## Task objective
Please copy every line from the following entries in which the word "LOAD" appears.

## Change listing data
+++++
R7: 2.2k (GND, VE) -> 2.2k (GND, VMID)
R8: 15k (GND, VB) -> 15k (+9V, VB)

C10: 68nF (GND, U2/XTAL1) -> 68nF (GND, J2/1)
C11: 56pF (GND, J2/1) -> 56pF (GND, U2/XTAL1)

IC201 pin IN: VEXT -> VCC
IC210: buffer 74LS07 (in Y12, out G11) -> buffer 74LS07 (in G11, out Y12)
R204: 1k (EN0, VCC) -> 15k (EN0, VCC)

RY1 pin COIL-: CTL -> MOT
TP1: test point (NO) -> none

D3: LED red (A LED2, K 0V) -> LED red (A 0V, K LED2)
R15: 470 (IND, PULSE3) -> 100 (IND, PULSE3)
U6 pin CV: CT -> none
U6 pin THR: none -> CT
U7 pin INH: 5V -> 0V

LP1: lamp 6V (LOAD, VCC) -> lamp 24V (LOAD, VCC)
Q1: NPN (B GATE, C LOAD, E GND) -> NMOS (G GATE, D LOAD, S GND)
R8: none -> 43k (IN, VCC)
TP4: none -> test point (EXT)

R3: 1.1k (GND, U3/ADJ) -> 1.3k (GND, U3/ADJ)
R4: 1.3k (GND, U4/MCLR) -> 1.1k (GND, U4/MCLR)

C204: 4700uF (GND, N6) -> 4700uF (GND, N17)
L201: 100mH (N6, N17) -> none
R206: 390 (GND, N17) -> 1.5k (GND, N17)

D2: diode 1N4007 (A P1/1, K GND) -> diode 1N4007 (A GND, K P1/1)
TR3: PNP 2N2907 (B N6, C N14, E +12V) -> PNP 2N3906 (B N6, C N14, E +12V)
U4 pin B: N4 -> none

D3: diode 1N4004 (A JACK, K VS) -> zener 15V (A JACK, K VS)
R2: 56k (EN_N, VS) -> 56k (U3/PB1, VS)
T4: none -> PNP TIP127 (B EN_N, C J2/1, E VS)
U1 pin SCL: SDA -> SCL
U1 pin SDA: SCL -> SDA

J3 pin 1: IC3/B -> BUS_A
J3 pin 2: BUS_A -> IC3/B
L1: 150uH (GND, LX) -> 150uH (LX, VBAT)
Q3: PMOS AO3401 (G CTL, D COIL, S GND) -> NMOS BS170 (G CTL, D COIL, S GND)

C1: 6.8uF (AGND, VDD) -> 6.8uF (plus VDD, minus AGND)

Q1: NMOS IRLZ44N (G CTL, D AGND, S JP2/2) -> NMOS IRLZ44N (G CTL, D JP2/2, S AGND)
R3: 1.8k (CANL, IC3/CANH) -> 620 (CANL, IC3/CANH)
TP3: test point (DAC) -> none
+++++
## Task solution
LP1: lamp 6V (LOAD, VCC) -> lamp 24V (LOAD, VCC)
Q1: NPN (B GATE, C LOAD, E GND) -> NMOS (G GATE, D LOAD, S GND)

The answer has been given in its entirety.